Given task:
Please take the entries below from the first line through the line containing "Look at this" and repeat them exactly, leaving out everything after.

Data for processing:
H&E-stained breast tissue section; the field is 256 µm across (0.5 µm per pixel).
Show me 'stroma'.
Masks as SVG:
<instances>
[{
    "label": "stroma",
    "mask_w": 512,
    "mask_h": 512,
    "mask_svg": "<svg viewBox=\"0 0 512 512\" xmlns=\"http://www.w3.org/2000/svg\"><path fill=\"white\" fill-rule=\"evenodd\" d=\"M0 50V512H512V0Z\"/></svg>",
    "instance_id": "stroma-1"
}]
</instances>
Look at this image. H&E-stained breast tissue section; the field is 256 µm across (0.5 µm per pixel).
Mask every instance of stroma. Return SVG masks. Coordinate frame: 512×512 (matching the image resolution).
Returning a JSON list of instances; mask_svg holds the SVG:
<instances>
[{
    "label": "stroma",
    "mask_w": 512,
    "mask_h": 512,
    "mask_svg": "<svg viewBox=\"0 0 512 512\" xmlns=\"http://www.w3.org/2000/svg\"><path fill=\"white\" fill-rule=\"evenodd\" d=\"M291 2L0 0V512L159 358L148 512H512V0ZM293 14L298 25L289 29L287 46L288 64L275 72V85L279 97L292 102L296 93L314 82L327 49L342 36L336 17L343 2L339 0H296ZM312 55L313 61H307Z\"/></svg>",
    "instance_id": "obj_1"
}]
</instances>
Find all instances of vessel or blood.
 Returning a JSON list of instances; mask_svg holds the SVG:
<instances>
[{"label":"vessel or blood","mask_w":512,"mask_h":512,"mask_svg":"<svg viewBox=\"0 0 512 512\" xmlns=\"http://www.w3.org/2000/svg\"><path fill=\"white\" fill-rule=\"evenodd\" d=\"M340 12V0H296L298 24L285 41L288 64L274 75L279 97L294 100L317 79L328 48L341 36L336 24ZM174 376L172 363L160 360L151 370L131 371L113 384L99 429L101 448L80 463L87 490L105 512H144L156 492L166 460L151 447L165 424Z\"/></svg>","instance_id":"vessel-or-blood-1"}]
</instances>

Reply:
H&E-stained breast tissue section; the field is 256 µm across (0.5 µm per pixel).
Show me 'stroma'.
Masks as SVG:
<instances>
[{
    "label": "stroma",
    "mask_w": 512,
    "mask_h": 512,
    "mask_svg": "<svg viewBox=\"0 0 512 512\" xmlns=\"http://www.w3.org/2000/svg\"><path fill=\"white\" fill-rule=\"evenodd\" d=\"M0 50V512H512V0Z\"/></svg>",
    "instance_id": "stroma-1"
}]
</instances>
Look at this image. H&E-stained breast tissue section; the field is 256 µm across (0.5 µm per pixel).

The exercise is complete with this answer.